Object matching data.
########################################
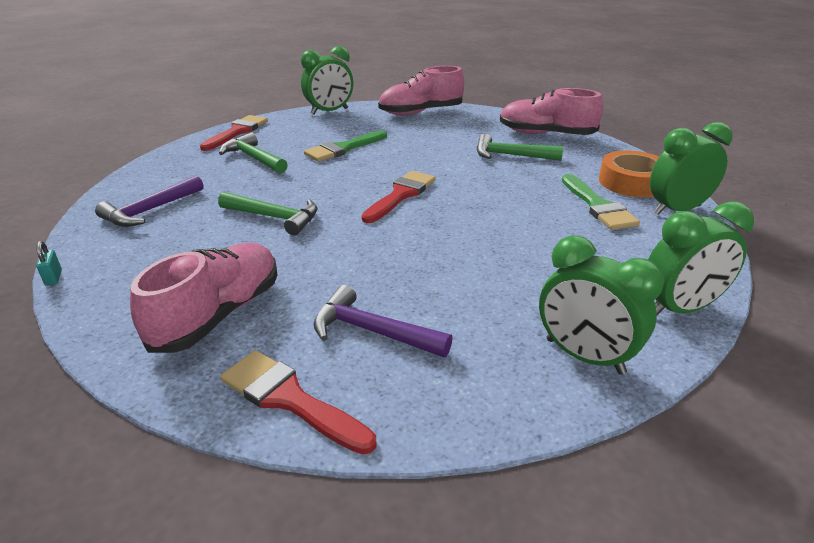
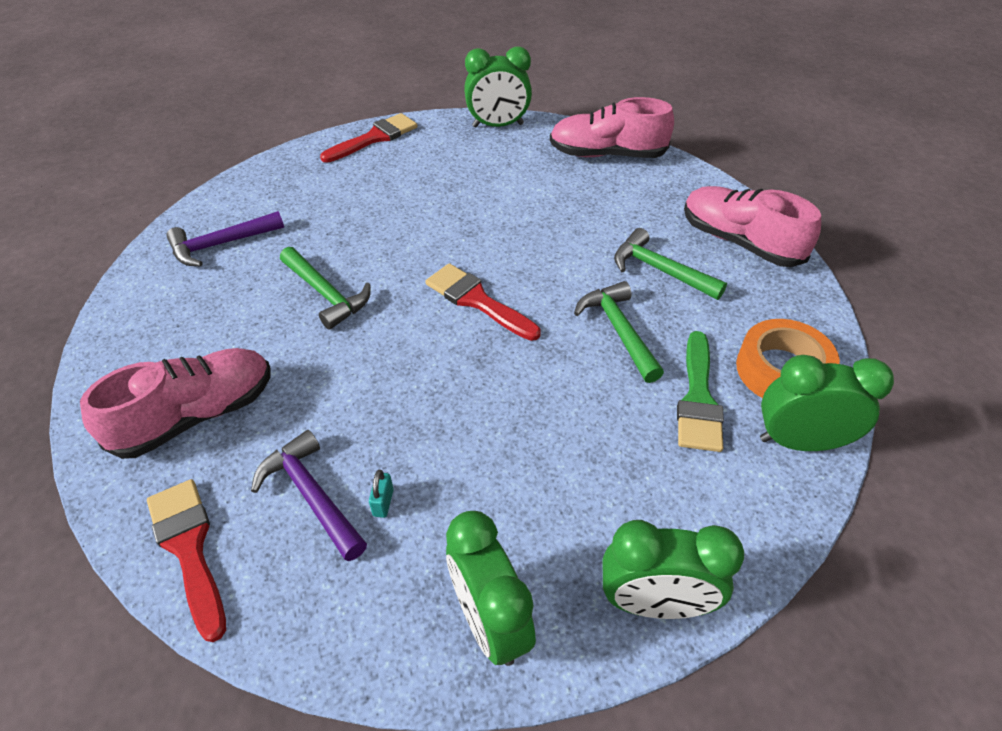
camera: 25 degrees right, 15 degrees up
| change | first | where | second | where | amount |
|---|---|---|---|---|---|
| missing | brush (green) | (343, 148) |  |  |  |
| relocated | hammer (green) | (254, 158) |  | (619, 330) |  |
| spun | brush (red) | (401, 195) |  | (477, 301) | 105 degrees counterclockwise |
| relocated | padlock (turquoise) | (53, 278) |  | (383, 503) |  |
########################################
Task item.
Which lines in the records above contain the word "green"? Return each of them.

Result below.
| missing | brush (green) | (343, 148) |  |  |  |
| relocated | hammer (green) | (254, 158) |  | (619, 330) |  |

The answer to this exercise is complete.